* ABOUT THIS TASK *
Where the data below begins, start duplicating lines exactly, and finish with the line containing "[265,341,287,381] to [682,239,733,274]"; add nothing else. Leave the pictures out.

* INFORMATION GIVEN *
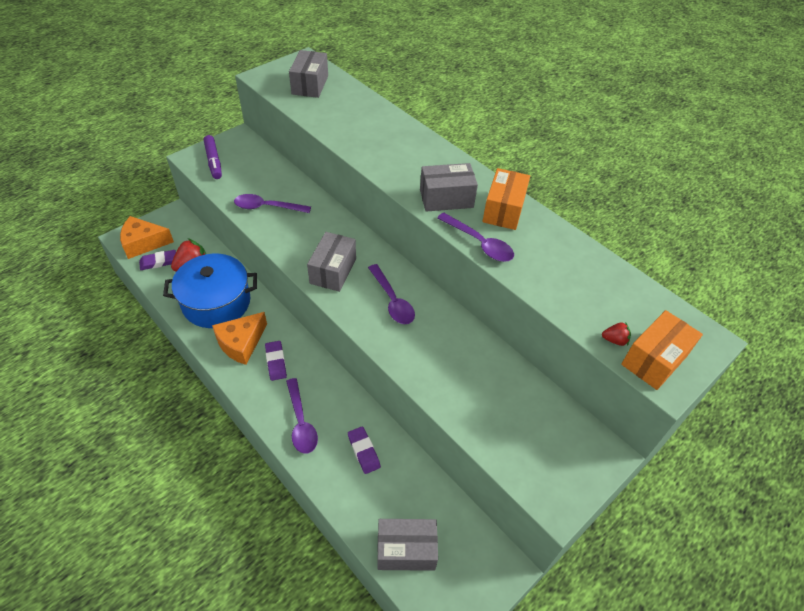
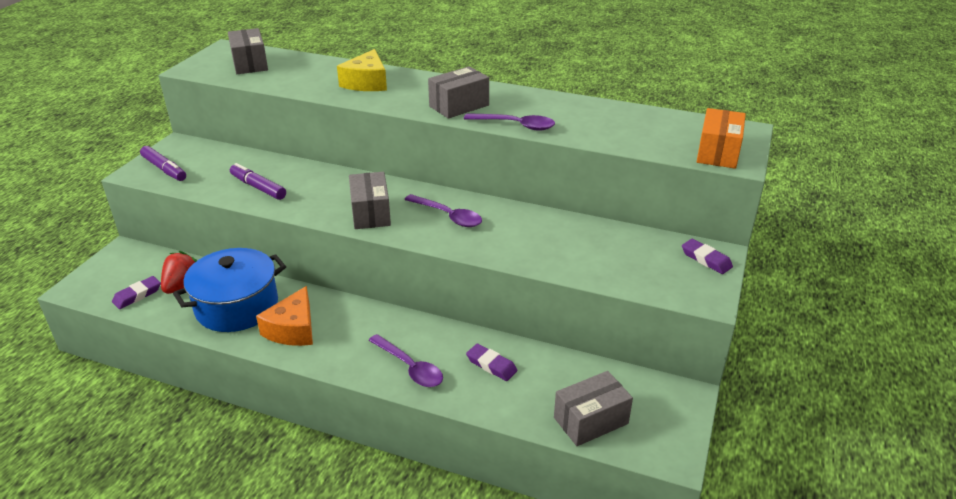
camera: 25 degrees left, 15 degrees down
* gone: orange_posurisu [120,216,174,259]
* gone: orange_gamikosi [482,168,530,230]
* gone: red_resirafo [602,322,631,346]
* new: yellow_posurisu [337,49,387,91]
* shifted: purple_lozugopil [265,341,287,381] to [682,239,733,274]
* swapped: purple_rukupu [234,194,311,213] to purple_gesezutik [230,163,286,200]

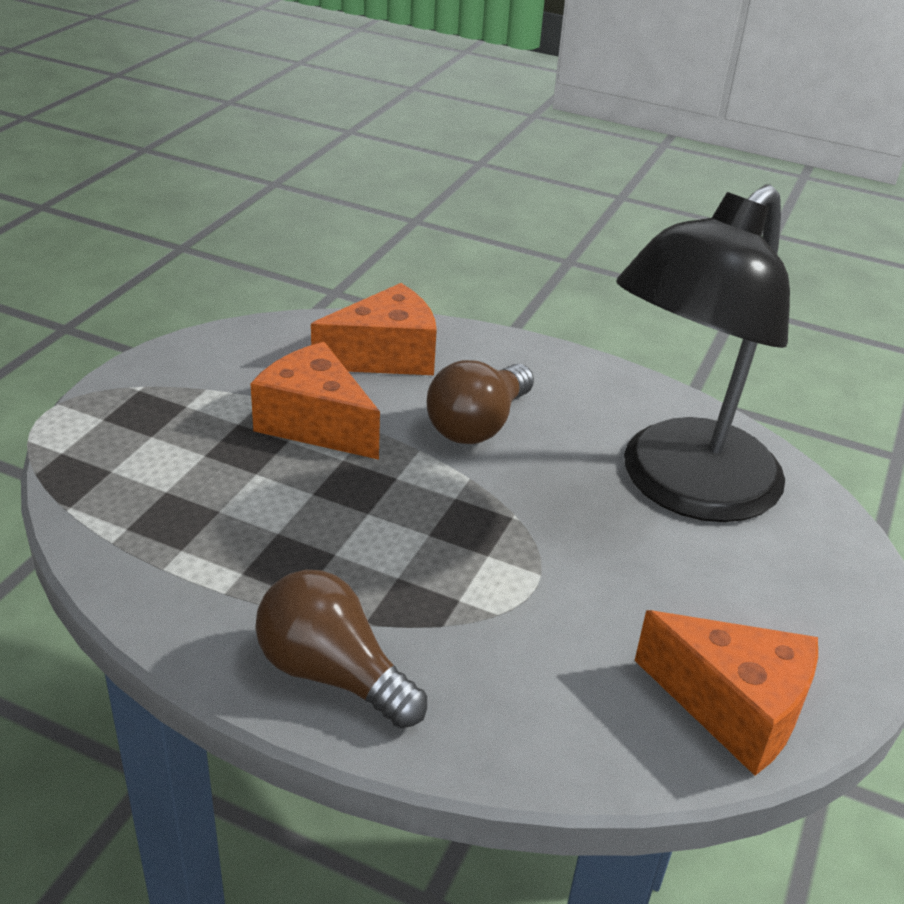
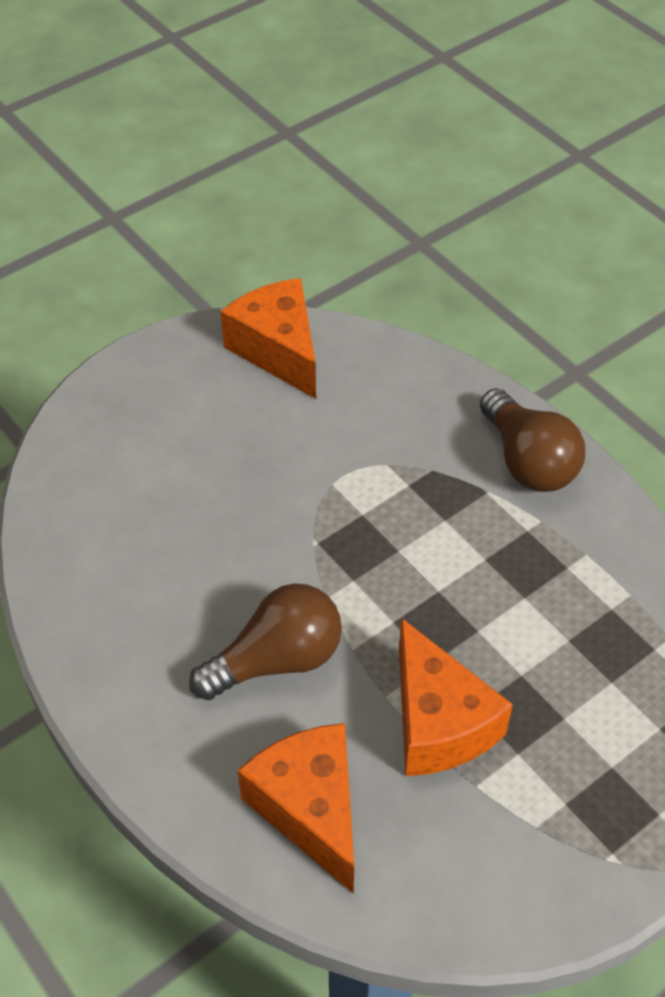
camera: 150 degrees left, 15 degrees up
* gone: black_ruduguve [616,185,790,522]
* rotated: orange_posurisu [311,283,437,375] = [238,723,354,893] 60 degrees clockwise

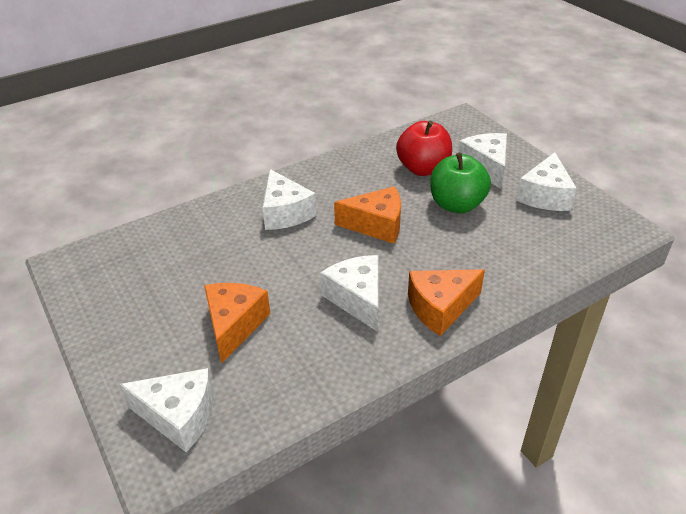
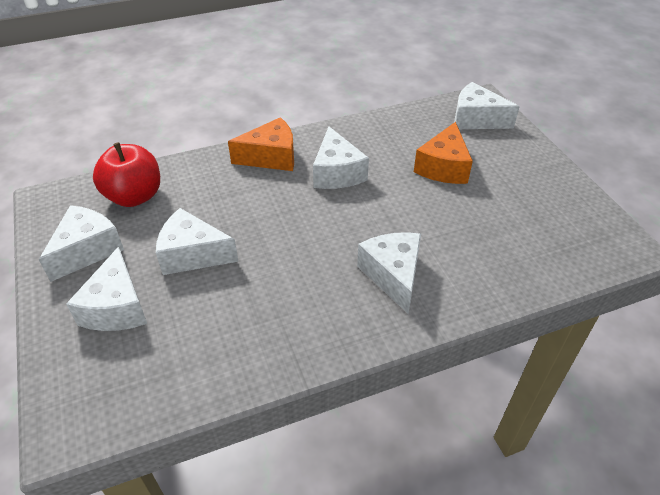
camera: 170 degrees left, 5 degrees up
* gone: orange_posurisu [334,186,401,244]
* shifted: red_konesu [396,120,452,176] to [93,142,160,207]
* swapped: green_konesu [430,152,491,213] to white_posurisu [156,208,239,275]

* ANSWER SPACE *
camera: 25 degrees left, 15 degrees down
* gone: orange_posurisu [120,216,174,259]
* gone: orange_gamikosi [482,168,530,230]
* gone: red_resirafo [602,322,631,346]
* new: yellow_posurisu [337,49,387,91]
* shifted: purple_lozugopil [265,341,287,381] to [682,239,733,274]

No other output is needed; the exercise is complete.